TASK TO CARRY OUT: Reproduce the data below verbatim, line for line, with no changes to wording, spacing, or punctuation.

-------- RECORDS SHOWN

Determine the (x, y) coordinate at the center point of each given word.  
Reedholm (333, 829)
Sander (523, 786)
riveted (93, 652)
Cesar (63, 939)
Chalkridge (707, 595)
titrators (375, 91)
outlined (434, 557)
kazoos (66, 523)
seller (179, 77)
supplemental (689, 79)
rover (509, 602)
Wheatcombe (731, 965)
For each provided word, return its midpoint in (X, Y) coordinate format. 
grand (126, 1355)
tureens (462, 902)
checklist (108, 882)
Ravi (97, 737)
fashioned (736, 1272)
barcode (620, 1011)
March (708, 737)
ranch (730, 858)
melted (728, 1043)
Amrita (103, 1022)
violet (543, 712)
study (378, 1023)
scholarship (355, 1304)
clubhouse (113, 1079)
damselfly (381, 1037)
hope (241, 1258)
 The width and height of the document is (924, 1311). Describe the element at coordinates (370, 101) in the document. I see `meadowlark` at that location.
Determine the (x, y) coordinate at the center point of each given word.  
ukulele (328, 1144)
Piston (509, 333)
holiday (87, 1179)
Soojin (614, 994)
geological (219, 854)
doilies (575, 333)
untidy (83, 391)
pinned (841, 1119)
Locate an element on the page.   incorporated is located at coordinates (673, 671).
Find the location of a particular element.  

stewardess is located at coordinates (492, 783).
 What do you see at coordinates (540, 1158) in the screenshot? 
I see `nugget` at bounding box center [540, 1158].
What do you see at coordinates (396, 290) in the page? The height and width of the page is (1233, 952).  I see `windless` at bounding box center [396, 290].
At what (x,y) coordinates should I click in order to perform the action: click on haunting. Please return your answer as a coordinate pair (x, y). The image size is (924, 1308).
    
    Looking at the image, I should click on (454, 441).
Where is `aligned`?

----------------

OUTPUT FOR THIS EXERCISE:
Determine the (x, y) coordinate at the center point of each given word.  
Reedholm (333, 829)
Sander (523, 786)
riveted (93, 652)
Cesar (63, 939)
Chalkridge (707, 595)
titrators (375, 91)
outlined (434, 557)
kazoos (66, 523)
seller (179, 77)
supplemental (689, 79)
rover (509, 602)
Wheatcombe (731, 965)
For each provided word, return its midpoint in (X, Y) coordinate format. 
grand (126, 1355)
tureens (462, 902)
checklist (108, 882)
Ravi (97, 737)
fashioned (736, 1272)
barcode (620, 1011)
March (708, 737)
ranch (730, 858)
melted (728, 1043)
Amrita (103, 1022)
violet (543, 712)
study (378, 1023)
scholarship (355, 1304)
clubhouse (113, 1079)
damselfly (381, 1037)
hope (241, 1258)
 The width and height of the document is (924, 1311). Describe the element at coordinates (370, 101) in the document. I see `meadowlark` at that location.
Determine the (x, y) coordinate at the center point of each given word.  
ukulele (328, 1144)
Piston (509, 333)
holiday (87, 1179)
Soojin (614, 994)
geological (219, 854)
doilies (575, 333)
untidy (83, 391)
pinned (841, 1119)
Locate an element on the page.   incorporated is located at coordinates (673, 671).
Find the location of a particular element.  

stewardess is located at coordinates (492, 783).
 What do you see at coordinates (540, 1158) in the screenshot? 
I see `nugget` at bounding box center [540, 1158].
What do you see at coordinates (396, 290) in the page? The height and width of the page is (1233, 952).  I see `windless` at bounding box center [396, 290].
At what (x,y) coordinates should I click in order to perform the action: click on haunting. Please return your answer as a coordinate pair (x, y). The image size is (924, 1308).
    
    Looking at the image, I should click on (454, 441).
Where is `aligned`?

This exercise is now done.